▶ **Problem details**: The line with "(669, 146) = (789, 428): purple ruler -> none", the line with "(1012, 416) = (454, 362): white", and all lines between them in the material below: return these exactly, and no others.

▶ **Information provided**:
◆ ◆ ◆

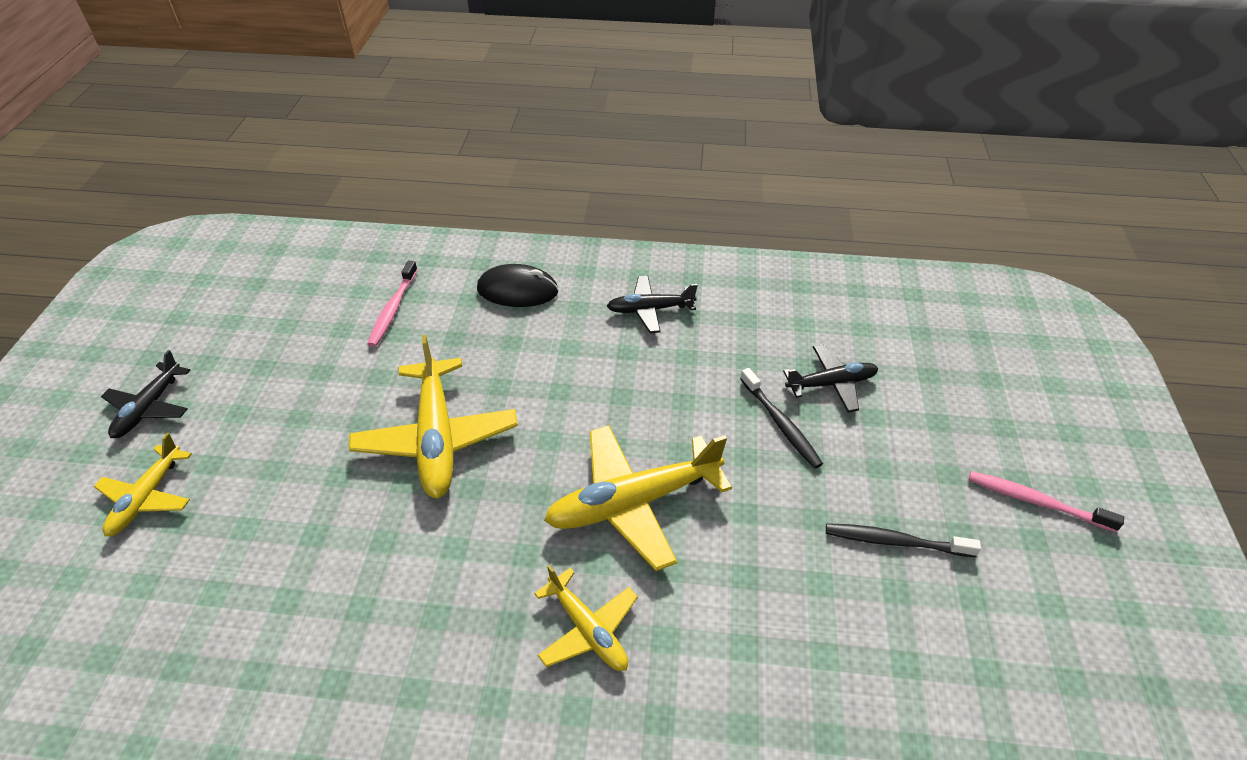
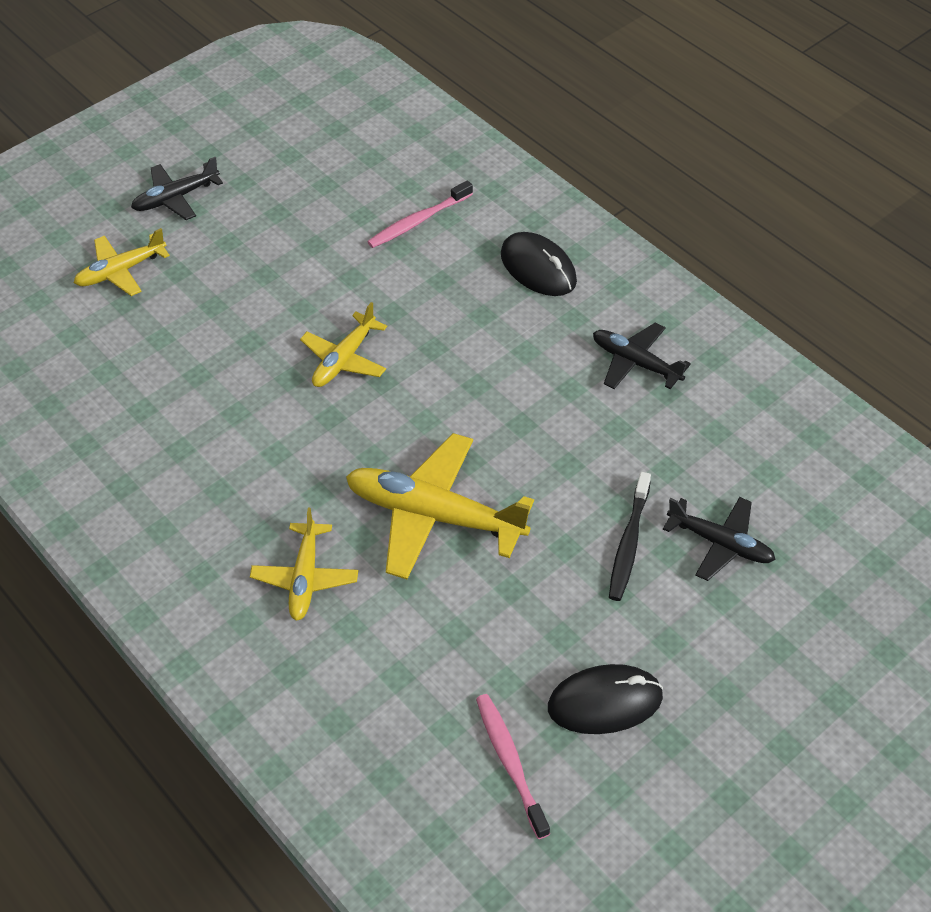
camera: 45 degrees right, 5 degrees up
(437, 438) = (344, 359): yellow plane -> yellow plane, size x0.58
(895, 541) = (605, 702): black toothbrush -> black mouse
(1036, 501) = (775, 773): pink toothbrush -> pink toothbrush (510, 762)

◆ ◆ ◆

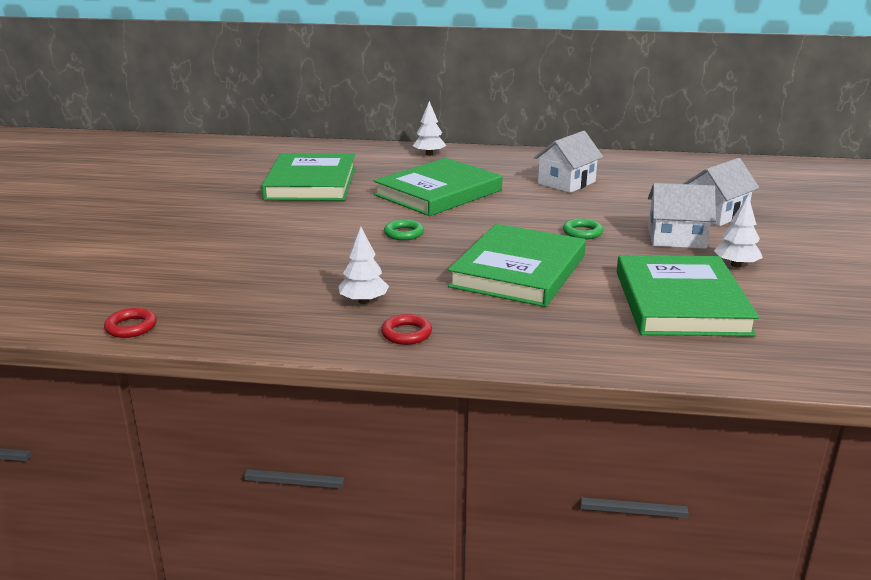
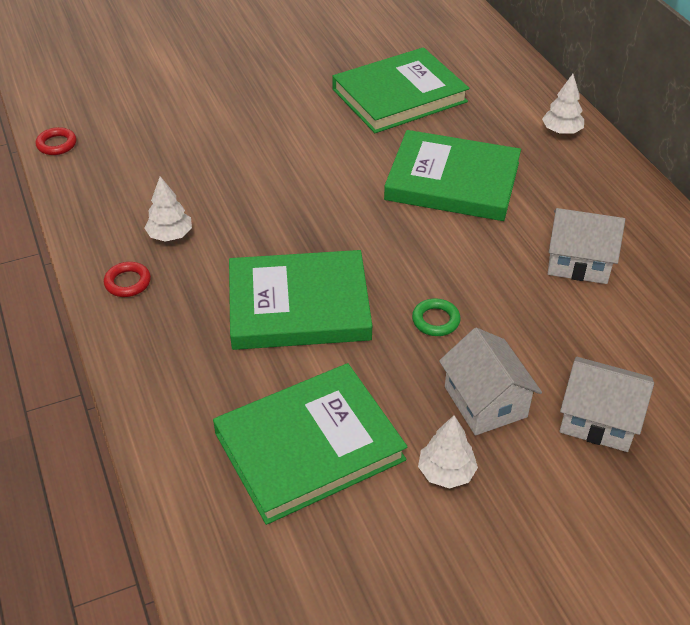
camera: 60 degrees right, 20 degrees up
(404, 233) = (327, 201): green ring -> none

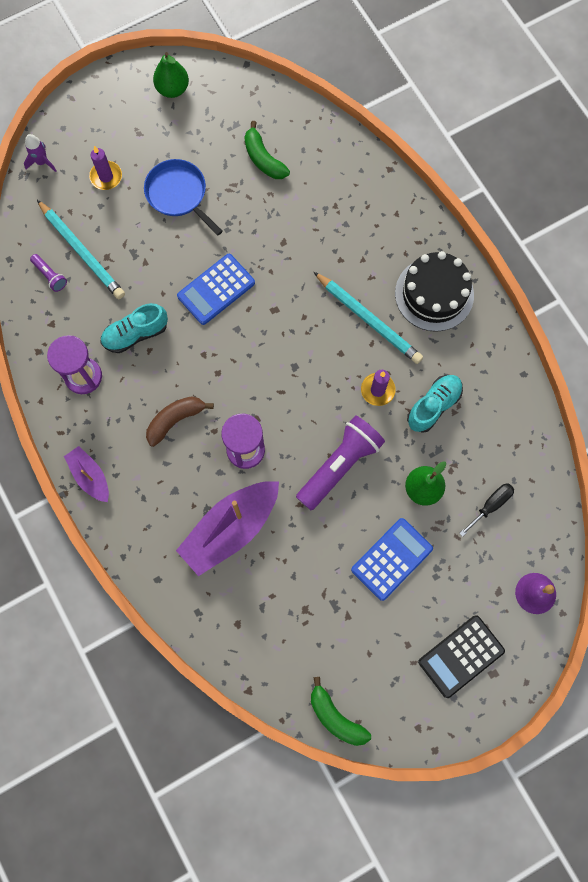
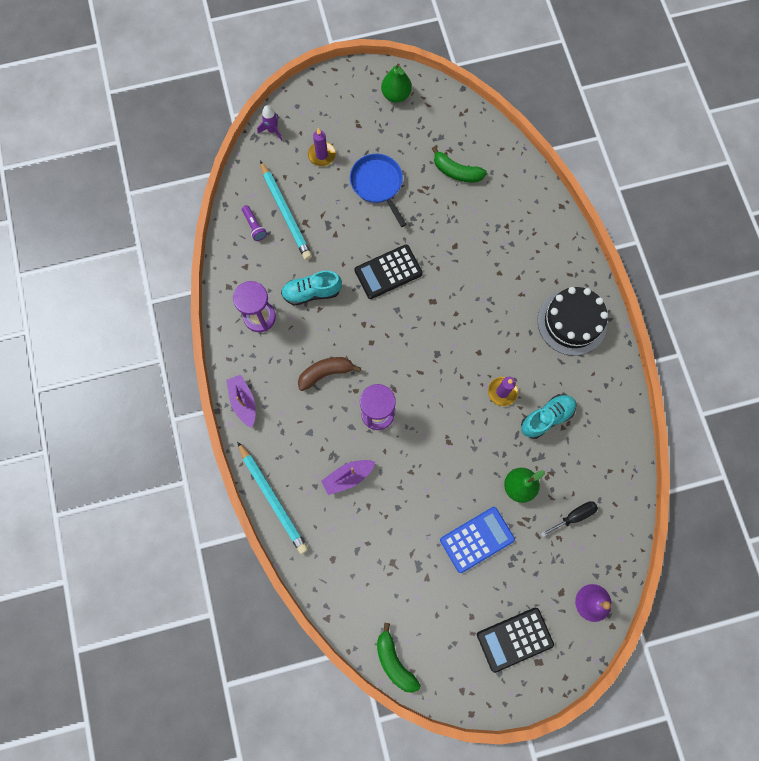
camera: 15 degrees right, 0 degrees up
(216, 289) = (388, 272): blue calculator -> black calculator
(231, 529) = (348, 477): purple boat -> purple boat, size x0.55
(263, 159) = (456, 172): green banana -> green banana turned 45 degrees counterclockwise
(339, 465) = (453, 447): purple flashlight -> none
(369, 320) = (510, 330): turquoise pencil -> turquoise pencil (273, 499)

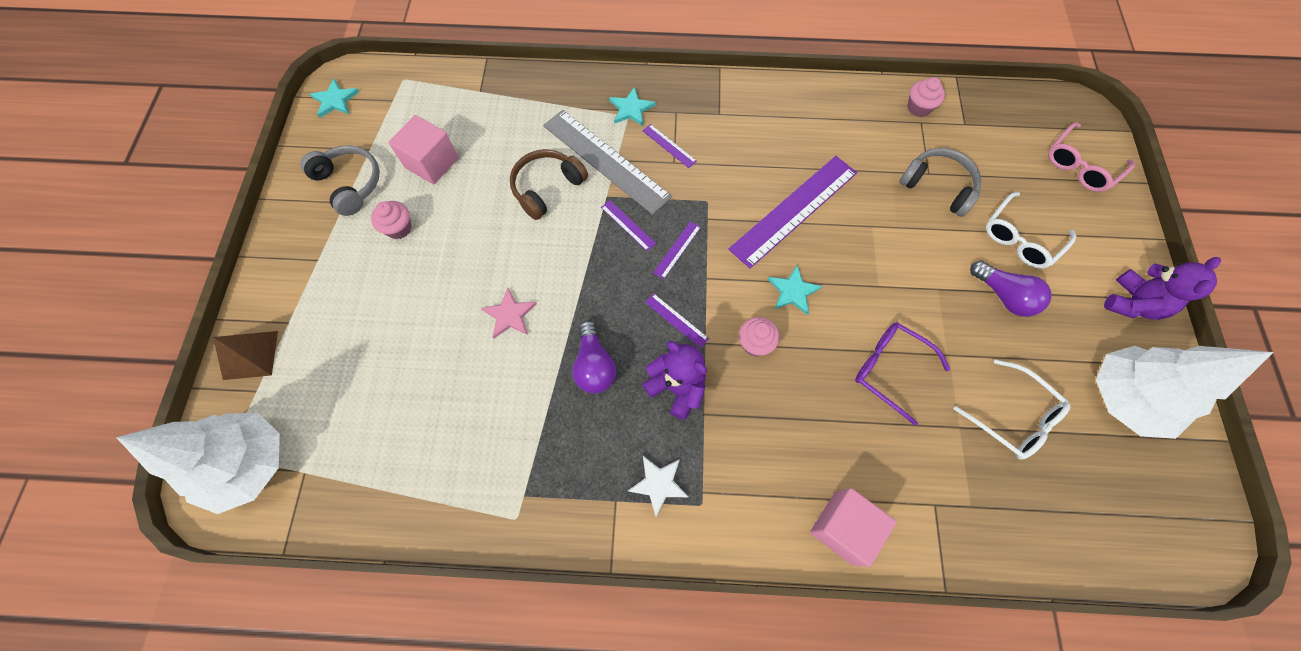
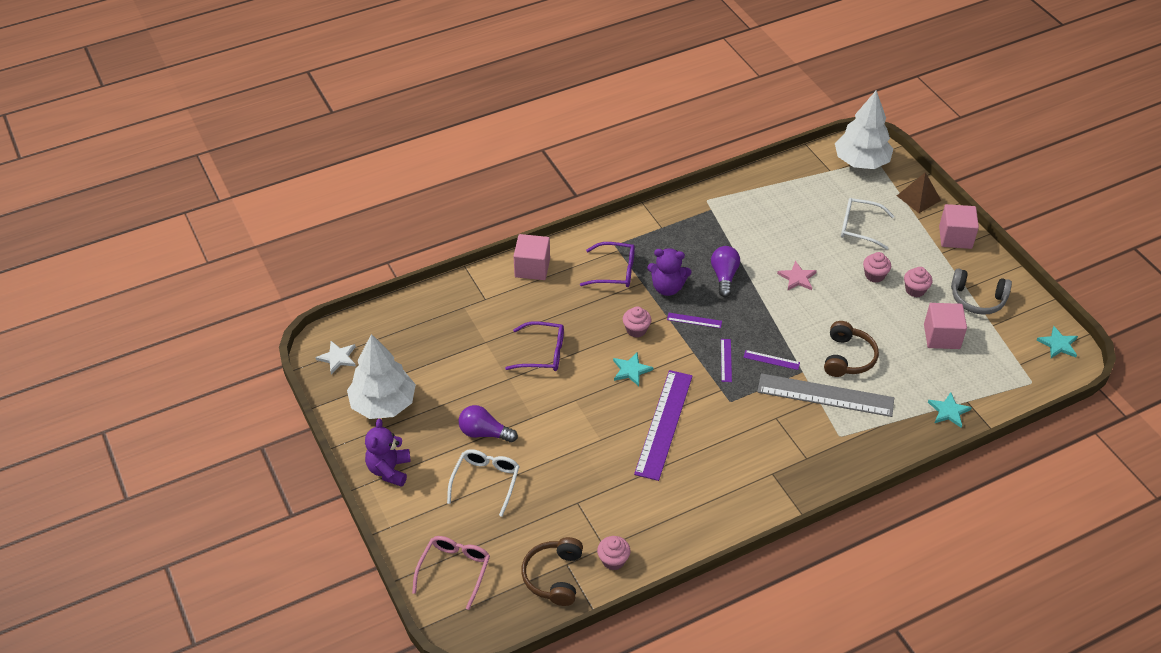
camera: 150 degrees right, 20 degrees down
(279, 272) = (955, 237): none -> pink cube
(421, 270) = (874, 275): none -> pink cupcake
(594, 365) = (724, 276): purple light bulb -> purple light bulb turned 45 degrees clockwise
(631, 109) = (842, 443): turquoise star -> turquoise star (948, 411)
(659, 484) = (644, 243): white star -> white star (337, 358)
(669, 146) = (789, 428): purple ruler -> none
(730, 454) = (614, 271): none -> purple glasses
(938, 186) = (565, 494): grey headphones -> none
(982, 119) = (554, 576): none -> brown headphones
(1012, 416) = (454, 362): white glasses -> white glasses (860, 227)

◆ ◆ ◆

▶ **Answer for the task**:
(669, 146) = (789, 428): purple ruler -> none
(730, 454) = (614, 271): none -> purple glasses
(938, 186) = (565, 494): grey headphones -> none
(982, 119) = (554, 576): none -> brown headphones
(1012, 416) = (454, 362): white glasses -> white glasses (860, 227)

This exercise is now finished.